» Your goal: Gather every line of the listing below that contains the string "kern", treating uppercase and lowercase letters as distinct.

[Dataset items]

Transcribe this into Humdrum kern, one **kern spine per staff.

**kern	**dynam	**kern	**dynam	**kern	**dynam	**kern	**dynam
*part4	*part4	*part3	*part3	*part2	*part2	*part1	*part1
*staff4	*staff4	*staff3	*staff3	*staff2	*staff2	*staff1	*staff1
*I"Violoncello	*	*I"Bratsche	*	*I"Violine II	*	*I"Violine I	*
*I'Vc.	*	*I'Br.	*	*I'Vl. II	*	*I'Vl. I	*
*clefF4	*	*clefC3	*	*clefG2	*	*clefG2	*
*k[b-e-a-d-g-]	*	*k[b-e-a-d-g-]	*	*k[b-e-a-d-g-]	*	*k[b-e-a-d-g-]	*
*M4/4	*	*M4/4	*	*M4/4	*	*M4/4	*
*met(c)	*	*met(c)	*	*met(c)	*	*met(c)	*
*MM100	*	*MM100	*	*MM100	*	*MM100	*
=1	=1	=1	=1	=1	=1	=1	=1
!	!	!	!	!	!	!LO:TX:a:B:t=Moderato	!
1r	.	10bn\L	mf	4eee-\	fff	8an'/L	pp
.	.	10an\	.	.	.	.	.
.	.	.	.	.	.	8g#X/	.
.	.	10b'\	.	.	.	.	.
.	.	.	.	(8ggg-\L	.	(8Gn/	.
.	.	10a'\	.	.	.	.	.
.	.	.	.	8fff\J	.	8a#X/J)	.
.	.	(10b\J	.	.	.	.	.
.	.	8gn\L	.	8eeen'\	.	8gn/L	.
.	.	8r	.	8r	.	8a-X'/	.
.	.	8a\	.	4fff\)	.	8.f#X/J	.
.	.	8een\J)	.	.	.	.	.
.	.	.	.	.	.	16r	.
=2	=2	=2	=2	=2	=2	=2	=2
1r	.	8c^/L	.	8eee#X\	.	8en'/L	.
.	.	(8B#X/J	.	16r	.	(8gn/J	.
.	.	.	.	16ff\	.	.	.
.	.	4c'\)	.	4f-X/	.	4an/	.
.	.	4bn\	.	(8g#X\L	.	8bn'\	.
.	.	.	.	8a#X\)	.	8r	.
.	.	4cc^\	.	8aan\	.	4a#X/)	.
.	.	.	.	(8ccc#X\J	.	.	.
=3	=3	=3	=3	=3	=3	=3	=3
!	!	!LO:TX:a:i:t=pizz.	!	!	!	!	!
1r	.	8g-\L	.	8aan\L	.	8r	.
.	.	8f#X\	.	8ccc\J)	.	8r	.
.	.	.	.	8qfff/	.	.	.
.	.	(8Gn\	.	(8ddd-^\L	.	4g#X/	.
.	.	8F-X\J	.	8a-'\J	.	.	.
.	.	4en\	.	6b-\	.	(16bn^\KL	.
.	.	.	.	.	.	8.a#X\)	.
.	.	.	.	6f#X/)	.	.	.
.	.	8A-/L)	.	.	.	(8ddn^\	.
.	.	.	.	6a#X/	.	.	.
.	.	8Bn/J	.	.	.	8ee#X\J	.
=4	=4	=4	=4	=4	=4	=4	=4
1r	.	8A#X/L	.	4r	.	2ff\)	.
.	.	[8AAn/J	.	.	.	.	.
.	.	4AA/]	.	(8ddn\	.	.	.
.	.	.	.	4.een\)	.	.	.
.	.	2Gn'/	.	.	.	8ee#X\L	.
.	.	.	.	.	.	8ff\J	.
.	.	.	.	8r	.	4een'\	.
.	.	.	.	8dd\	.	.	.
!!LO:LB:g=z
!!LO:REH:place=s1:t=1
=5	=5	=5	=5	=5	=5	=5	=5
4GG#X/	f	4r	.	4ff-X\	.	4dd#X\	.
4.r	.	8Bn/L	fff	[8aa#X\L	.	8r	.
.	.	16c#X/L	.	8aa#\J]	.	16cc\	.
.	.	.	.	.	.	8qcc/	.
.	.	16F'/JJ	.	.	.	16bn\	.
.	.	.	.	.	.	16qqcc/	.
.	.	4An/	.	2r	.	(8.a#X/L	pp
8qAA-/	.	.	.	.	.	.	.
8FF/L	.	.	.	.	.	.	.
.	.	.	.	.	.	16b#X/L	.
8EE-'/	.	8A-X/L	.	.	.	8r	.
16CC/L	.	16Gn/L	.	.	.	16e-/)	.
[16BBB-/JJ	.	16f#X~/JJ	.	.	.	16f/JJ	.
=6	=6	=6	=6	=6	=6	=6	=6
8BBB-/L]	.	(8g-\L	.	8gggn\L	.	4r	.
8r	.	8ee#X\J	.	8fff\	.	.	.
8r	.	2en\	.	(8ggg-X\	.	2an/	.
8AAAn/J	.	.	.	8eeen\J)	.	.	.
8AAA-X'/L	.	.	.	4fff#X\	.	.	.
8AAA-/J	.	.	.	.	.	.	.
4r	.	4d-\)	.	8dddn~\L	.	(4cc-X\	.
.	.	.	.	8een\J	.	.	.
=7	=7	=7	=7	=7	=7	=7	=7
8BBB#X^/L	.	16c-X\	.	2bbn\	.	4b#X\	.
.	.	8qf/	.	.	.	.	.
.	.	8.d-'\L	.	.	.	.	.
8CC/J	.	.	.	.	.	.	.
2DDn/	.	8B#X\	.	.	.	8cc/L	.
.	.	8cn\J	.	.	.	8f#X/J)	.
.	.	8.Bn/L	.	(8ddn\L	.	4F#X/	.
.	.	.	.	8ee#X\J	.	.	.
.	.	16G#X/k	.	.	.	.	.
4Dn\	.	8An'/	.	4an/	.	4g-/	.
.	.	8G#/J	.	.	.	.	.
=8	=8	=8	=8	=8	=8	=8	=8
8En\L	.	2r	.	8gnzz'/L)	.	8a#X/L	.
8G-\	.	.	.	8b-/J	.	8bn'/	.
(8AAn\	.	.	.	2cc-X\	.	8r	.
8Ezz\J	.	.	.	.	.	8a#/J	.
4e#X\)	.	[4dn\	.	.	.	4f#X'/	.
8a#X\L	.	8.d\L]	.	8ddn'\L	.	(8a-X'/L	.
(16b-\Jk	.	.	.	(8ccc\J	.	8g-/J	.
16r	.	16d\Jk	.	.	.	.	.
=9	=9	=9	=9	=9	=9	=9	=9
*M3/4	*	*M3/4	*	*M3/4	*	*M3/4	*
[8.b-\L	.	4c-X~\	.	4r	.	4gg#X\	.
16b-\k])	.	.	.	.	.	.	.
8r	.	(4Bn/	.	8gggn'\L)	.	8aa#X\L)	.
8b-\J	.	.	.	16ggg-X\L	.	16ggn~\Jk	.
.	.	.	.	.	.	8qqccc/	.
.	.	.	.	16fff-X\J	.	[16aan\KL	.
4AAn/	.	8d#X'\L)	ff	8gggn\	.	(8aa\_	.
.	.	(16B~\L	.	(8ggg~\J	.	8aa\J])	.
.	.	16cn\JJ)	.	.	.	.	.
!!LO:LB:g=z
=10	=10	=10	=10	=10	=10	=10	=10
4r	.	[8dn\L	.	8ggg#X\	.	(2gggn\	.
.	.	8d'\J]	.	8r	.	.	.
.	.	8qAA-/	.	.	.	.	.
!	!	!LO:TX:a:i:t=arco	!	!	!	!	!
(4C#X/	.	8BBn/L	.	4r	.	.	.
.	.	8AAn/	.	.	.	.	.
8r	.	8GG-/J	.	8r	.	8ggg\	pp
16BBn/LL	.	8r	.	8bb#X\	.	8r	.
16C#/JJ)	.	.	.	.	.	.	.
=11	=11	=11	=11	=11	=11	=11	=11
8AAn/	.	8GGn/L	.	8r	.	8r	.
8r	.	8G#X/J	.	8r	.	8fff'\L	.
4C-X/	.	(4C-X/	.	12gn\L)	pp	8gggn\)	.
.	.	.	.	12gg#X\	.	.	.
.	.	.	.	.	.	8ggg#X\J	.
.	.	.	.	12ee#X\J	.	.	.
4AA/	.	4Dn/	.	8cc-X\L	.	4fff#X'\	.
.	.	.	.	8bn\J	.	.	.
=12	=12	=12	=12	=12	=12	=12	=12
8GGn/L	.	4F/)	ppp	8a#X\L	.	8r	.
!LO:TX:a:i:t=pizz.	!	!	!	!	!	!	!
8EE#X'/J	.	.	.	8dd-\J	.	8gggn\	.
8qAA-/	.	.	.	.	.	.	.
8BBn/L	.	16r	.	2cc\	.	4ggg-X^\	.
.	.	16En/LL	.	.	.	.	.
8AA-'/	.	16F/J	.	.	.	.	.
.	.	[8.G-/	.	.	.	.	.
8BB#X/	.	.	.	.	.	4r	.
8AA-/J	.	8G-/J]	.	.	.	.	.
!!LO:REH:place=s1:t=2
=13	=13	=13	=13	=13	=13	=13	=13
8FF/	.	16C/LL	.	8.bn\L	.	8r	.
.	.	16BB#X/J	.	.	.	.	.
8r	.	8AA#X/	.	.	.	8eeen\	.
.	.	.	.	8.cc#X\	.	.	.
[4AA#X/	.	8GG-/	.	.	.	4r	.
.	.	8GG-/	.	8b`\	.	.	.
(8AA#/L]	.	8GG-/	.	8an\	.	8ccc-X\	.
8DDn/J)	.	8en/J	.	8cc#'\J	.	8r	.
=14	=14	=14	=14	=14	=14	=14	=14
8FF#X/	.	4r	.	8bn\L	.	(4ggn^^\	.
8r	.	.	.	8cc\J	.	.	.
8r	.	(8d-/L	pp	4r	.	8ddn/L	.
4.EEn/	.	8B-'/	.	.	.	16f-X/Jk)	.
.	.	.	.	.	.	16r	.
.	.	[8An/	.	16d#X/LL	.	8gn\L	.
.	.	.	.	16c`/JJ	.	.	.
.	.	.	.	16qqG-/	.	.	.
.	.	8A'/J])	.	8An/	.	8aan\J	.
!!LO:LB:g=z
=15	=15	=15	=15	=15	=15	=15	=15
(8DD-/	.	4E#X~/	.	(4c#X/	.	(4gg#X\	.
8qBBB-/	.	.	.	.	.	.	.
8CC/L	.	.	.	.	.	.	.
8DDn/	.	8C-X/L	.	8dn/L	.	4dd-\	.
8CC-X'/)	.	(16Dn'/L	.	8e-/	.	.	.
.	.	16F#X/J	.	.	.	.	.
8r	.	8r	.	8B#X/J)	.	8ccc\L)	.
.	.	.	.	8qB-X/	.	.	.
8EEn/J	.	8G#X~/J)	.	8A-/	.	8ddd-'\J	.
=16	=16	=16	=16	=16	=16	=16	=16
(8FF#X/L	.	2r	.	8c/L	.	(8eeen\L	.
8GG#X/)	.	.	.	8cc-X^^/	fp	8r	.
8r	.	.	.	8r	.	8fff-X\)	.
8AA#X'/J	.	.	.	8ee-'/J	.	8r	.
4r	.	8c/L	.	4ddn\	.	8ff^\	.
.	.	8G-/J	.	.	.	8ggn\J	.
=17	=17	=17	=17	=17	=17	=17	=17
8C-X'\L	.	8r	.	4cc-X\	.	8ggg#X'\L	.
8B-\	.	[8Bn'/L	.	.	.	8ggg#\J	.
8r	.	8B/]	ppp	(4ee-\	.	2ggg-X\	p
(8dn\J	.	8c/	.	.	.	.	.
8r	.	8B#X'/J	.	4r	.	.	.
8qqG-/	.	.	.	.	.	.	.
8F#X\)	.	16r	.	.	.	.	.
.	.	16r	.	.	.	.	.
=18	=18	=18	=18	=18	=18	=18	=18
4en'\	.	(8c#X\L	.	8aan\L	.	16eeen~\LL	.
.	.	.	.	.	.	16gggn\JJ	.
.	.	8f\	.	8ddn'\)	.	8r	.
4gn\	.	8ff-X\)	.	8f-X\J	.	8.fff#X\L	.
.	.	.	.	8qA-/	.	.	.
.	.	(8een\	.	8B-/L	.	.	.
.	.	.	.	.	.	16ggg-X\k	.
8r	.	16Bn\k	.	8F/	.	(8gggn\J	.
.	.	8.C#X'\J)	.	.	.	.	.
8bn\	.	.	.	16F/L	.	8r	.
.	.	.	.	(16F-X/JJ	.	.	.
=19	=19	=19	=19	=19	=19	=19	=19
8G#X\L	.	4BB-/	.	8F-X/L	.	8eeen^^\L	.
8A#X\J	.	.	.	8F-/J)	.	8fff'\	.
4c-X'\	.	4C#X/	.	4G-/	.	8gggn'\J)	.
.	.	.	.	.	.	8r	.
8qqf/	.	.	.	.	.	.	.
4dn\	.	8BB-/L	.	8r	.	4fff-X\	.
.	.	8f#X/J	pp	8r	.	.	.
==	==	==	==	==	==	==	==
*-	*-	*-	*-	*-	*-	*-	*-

» Output of the task:
Transcribe this into Humdrum kern, one **kern spine per staff.
**kern	**dynam	**kern	**dynam	**kern	**dynam	**kern	**dynam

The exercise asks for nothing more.